[Object matching data]
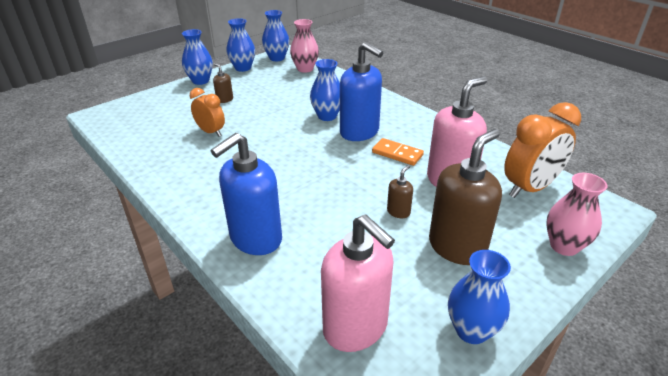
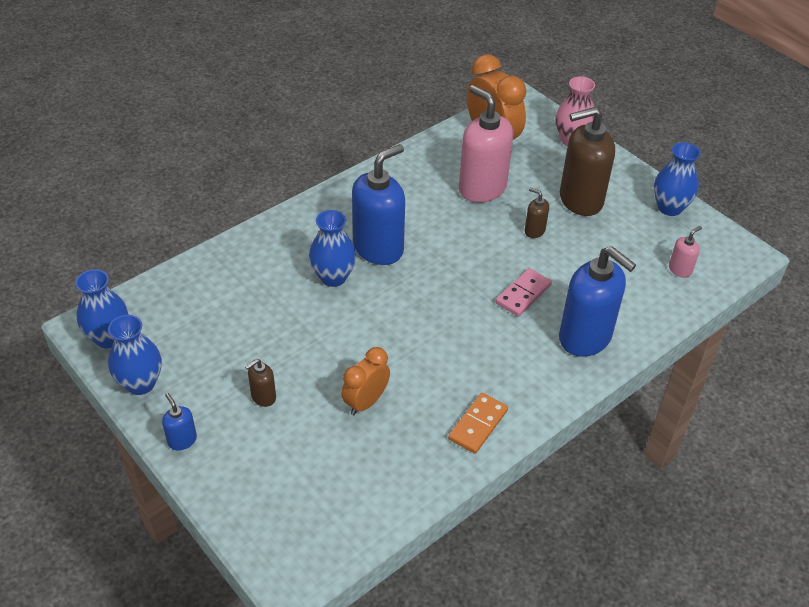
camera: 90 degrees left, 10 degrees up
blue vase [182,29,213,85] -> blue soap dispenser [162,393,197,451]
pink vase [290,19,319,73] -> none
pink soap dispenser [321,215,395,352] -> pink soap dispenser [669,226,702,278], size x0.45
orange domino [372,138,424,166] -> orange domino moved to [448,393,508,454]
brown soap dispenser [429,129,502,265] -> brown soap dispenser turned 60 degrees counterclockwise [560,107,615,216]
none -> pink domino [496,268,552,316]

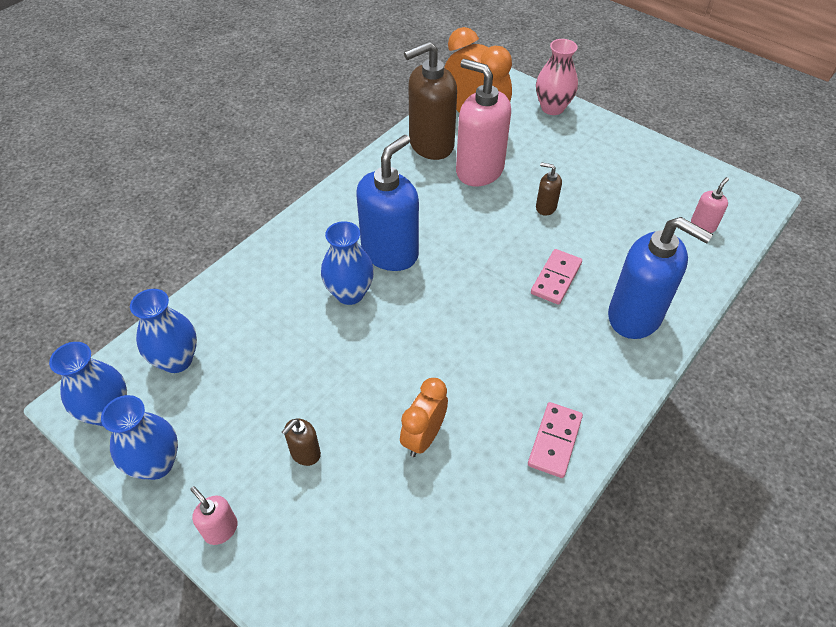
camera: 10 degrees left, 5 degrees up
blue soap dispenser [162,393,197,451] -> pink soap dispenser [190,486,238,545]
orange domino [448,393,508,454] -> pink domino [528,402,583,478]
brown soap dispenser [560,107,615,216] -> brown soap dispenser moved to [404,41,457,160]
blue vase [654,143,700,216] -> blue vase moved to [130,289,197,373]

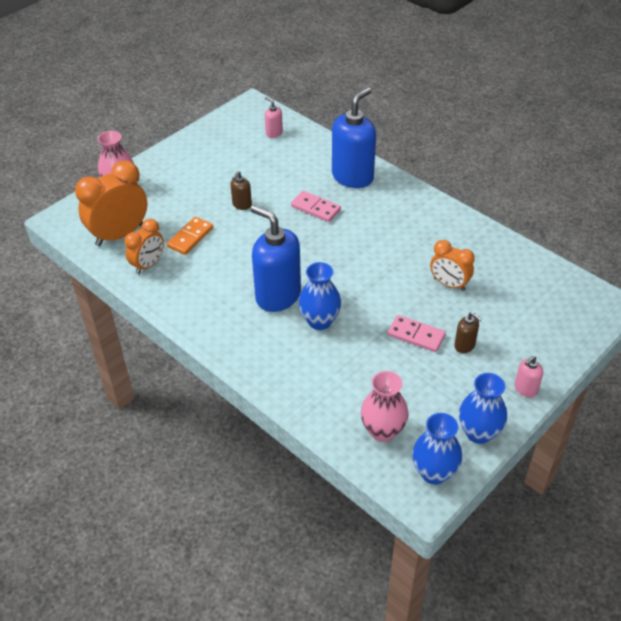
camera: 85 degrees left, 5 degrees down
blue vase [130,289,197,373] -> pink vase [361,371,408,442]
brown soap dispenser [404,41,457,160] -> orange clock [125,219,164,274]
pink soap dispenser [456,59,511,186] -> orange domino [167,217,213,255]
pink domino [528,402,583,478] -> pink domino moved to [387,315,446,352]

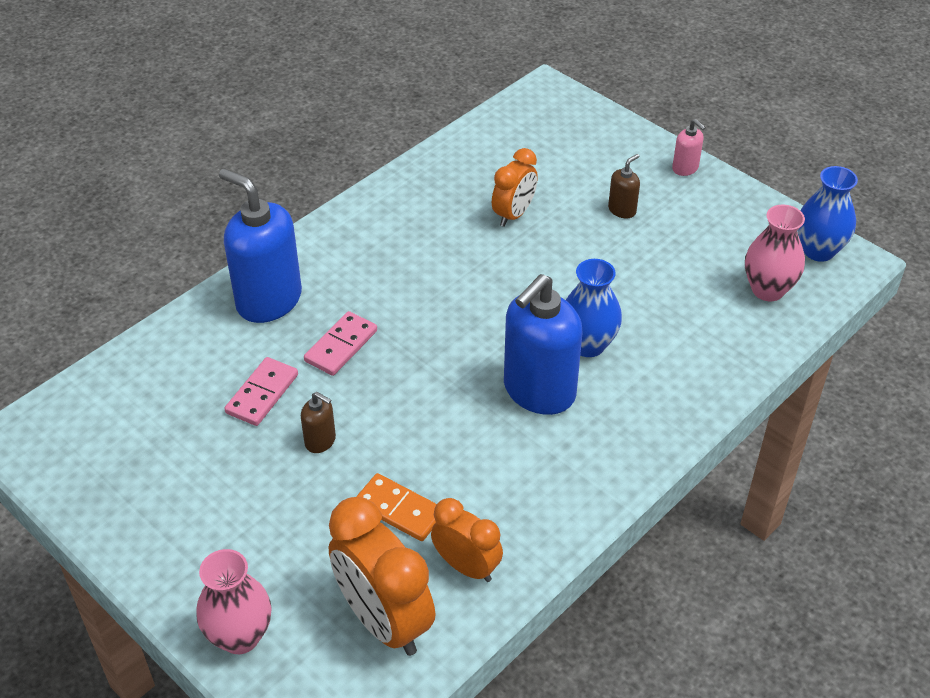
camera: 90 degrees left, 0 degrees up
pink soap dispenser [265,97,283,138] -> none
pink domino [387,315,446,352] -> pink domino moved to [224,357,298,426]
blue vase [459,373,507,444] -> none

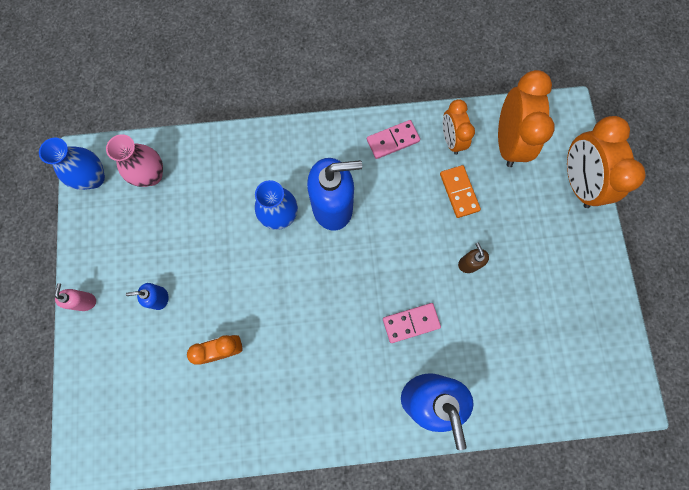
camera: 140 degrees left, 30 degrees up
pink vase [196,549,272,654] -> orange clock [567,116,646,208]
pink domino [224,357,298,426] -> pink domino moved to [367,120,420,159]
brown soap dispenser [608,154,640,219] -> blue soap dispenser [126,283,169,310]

[PROBLEM TO WORK ON]
Report all lines of the data that include the word "none".

[PROBLEM SOLUTION]
pink vase [290,19,319,73] -> none
none -> pink domino [496,268,552,316]
pink soap dispenser [265,97,283,138] -> none
blue vase [459,373,507,444] -> none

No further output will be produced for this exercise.